Transcribe everything in the records exactly. Skip the images.

╭──

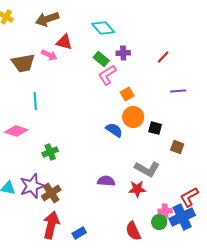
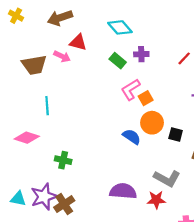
pink L-shape: (107, 75) -> (131, 90), moved
green cross: (50, 152) -> (63, 160), turned 35
purple semicircle: (106, 181) -> (123, 191), size x1.4

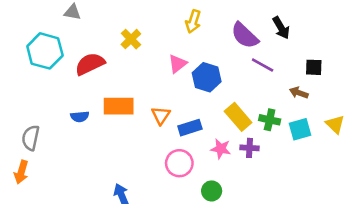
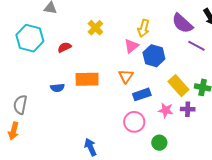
yellow arrow: (193, 21) -> (144, 28), moved
red semicircle: (90, 64) -> (64, 47), size x0.6
orange triangle: (161, 115) -> (126, 76), moved

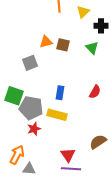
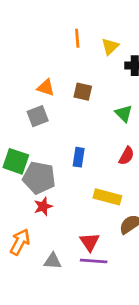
orange triangle: (46, 42) -> (46, 87), moved, turned 32
green triangle: (92, 48) -> (124, 113), moved
yellow rectangle: (57, 115) -> (107, 197), moved
gray triangle: (29, 169) -> (53, 261), moved

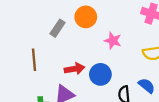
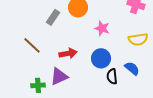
brown line: (34, 60) -> (32, 45), turned -42
blue circle: (100, 74) -> (101, 58), moved

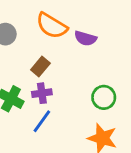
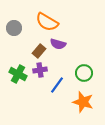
purple semicircle: (85, 38) -> (58, 44), moved
blue line: (42, 121) -> (57, 85), moved

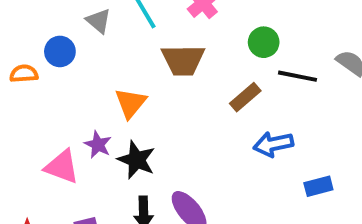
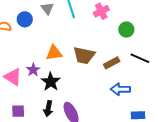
green circle: (264, 42) -> (126, 30), moved
brown trapezoid: (183, 60) -> (84, 55), moved
orange triangle: (131, 103) -> (54, 53), turned 30

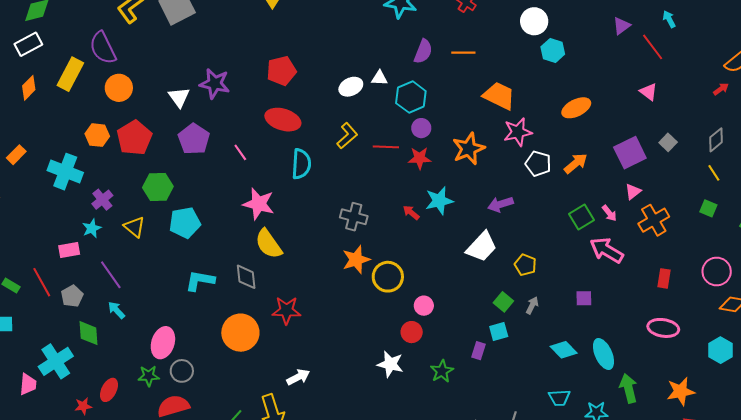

╰──

Expected answer:
pink L-shape: (107, 75) -> (131, 90), moved
green cross: (50, 152) -> (63, 160), turned 35
purple semicircle: (106, 181) -> (123, 191), size x1.4

yellow arrow: (193, 21) -> (144, 28), moved
red semicircle: (90, 64) -> (64, 47), size x0.6
orange triangle: (161, 115) -> (126, 76), moved

orange triangle: (46, 42) -> (46, 87), moved, turned 32
green triangle: (92, 48) -> (124, 113), moved
yellow rectangle: (57, 115) -> (107, 197), moved
gray triangle: (29, 169) -> (53, 261), moved

brown line: (34, 60) -> (32, 45), turned -42
blue circle: (100, 74) -> (101, 58), moved

purple semicircle: (85, 38) -> (58, 44), moved
blue line: (42, 121) -> (57, 85), moved

green circle: (264, 42) -> (126, 30), moved
brown trapezoid: (183, 60) -> (84, 55), moved
orange triangle: (131, 103) -> (54, 53), turned 30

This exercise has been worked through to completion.